# Problem details
From the line that contains "orange circle: (349, 94) -> (407, 106), moved" to the last line of the entries, write each line out exactly; include both ends and nothing else.

Dataset items:
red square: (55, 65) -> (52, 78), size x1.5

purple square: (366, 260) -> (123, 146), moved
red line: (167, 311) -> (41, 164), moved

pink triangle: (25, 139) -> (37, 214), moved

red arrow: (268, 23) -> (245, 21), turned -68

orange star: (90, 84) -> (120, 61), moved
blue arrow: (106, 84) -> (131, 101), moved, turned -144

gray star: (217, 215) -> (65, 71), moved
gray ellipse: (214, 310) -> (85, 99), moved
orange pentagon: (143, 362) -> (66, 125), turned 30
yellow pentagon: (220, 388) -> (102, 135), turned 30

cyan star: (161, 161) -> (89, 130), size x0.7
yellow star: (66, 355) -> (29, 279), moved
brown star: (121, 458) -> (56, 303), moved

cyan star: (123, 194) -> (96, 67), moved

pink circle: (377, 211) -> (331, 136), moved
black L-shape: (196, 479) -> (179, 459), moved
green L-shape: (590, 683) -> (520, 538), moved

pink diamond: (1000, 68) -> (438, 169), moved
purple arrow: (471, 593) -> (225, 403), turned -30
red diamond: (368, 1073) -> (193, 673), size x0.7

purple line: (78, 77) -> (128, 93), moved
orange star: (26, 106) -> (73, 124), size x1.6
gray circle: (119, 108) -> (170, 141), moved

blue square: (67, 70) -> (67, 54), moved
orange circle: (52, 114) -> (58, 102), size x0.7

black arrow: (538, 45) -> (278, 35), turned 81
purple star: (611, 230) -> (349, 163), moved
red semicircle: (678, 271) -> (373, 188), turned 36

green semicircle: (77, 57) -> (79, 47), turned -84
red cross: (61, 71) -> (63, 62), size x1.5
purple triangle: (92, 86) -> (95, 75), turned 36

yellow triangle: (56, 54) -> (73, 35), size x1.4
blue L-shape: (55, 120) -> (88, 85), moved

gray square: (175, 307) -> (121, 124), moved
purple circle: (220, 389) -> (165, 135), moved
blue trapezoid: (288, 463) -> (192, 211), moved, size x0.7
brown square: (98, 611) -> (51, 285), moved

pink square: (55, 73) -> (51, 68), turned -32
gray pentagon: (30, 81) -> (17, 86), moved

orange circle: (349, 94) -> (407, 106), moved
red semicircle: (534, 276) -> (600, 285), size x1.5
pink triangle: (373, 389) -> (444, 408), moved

# Finished exercise
orange circle: (349, 94) -> (407, 106), moved
red semicircle: (534, 276) -> (600, 285), size x1.5
pink triangle: (373, 389) -> (444, 408), moved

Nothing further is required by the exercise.